Filter the lines below, copying only those with the string "turquoise".
BEGIN Input for this task
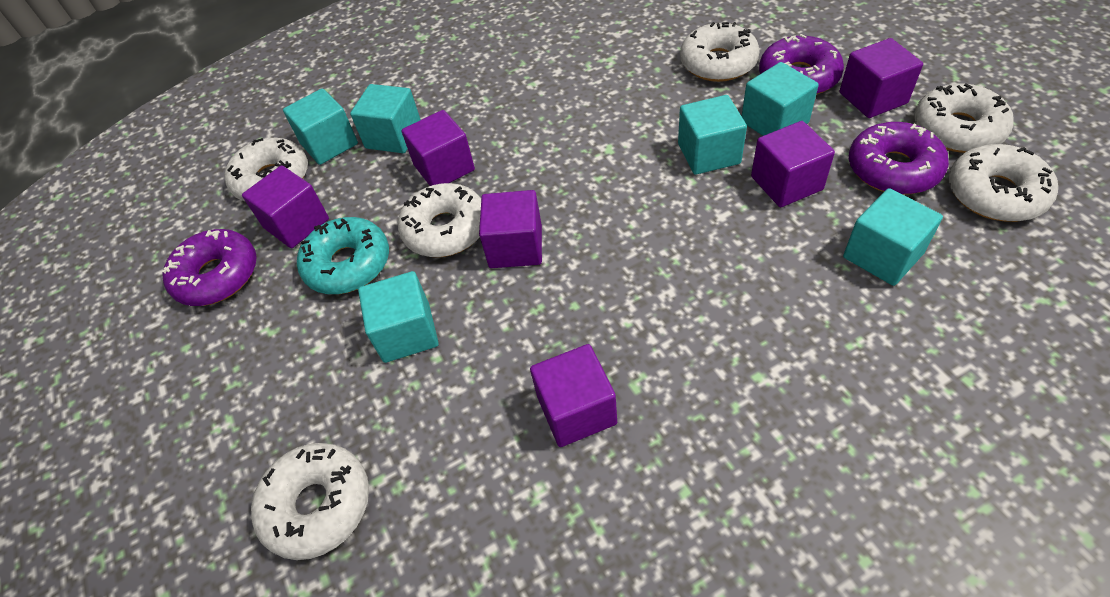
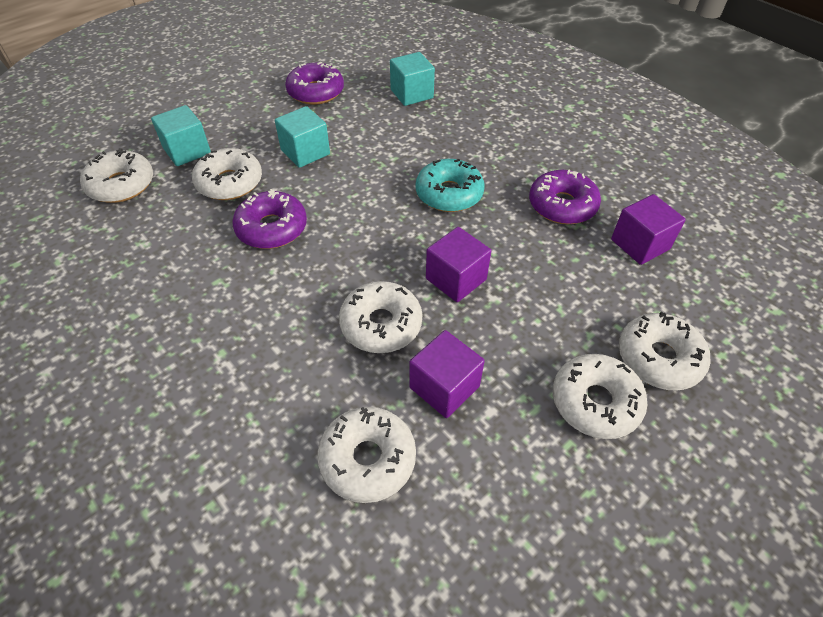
purple cube: 6 -> 3
turquoise cube: 6 -> 3

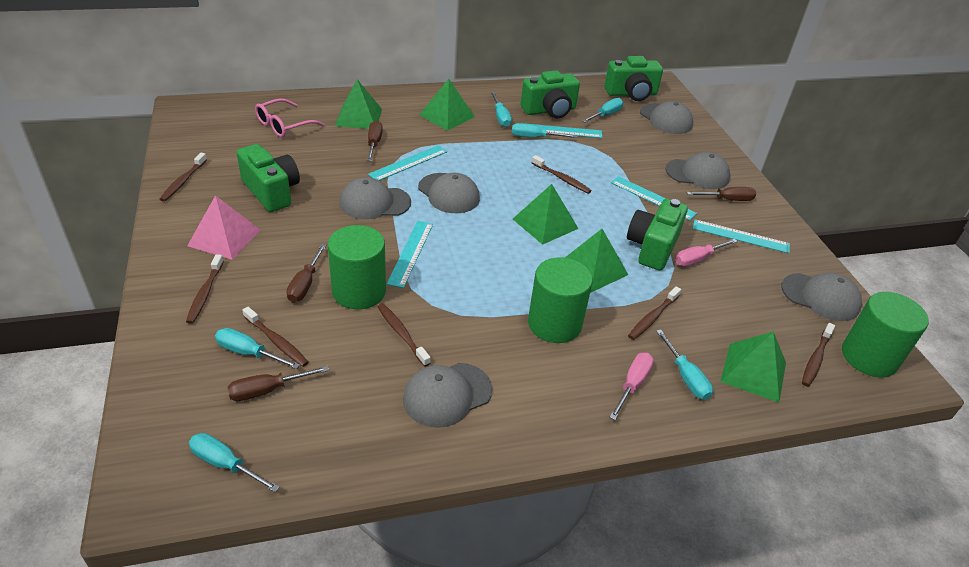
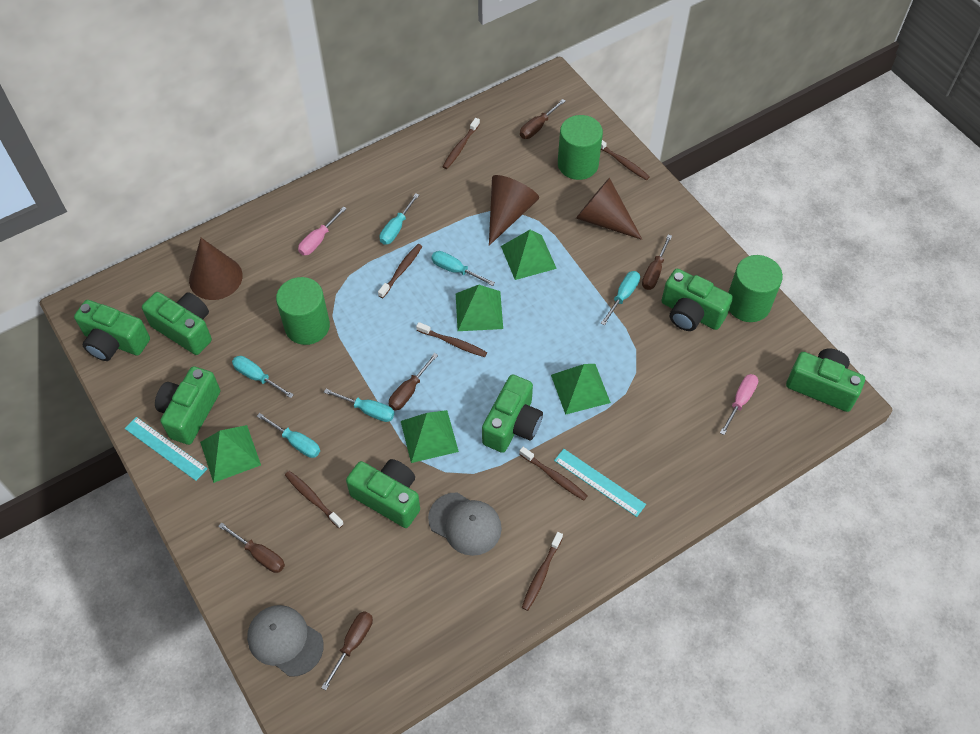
brown cone: 0 -> 3
brown screwdriver: 4 -> 5
green camera: 4 -> 7
grey cap: 6 -> 2
pink glasses: 1 -> 0
pink pyramid: 1 -> 0
turquoise ruler: 5 -> 2

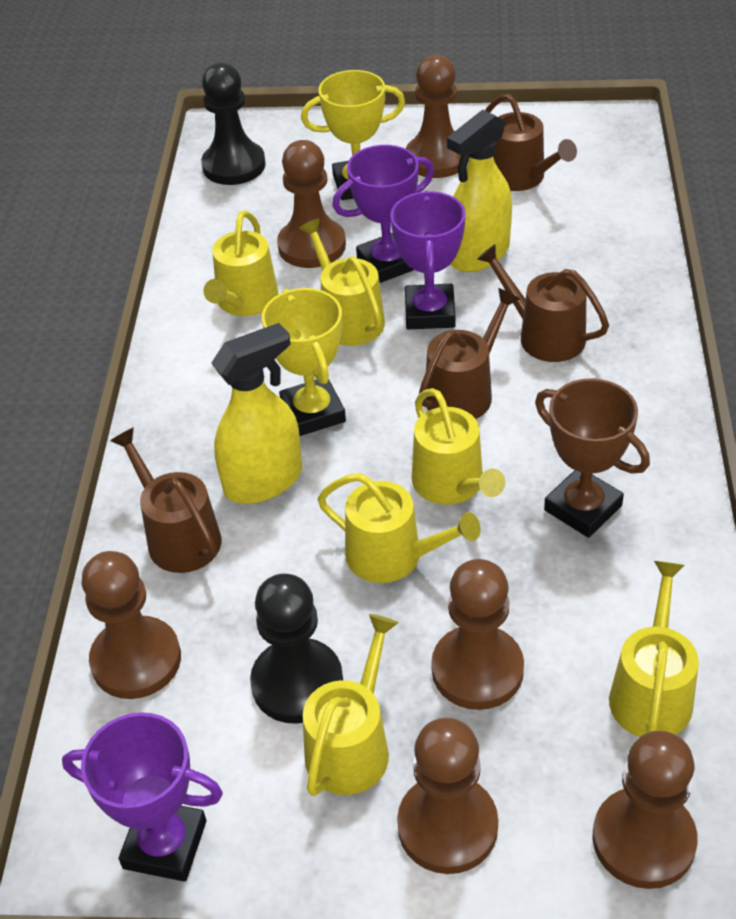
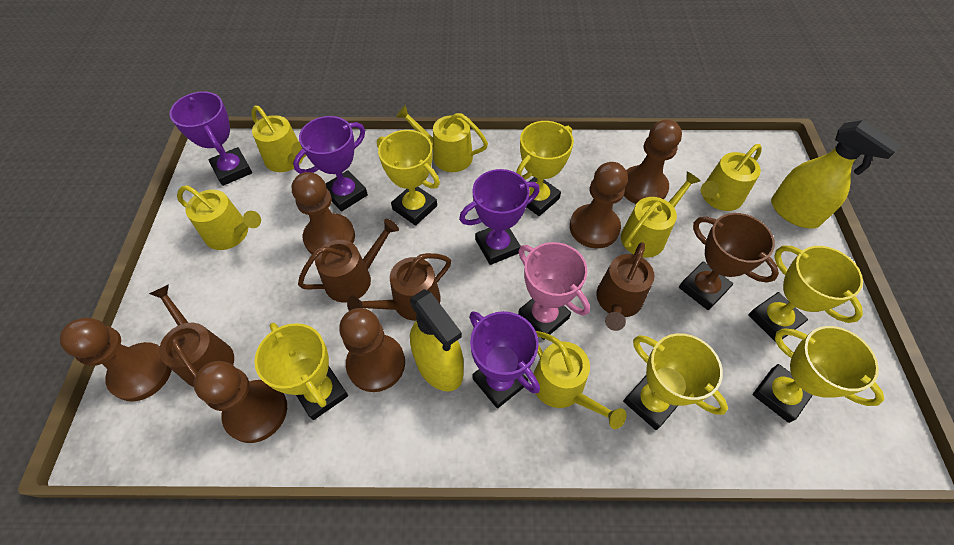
black pawn: 2 -> 0
pink trophy: 0 -> 1
purple trophy: 3 -> 4
yellow trophy: 2 -> 6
END Input for this task
[Answer space]
turquoise cube: 6 -> 3
turquoise ruler: 5 -> 2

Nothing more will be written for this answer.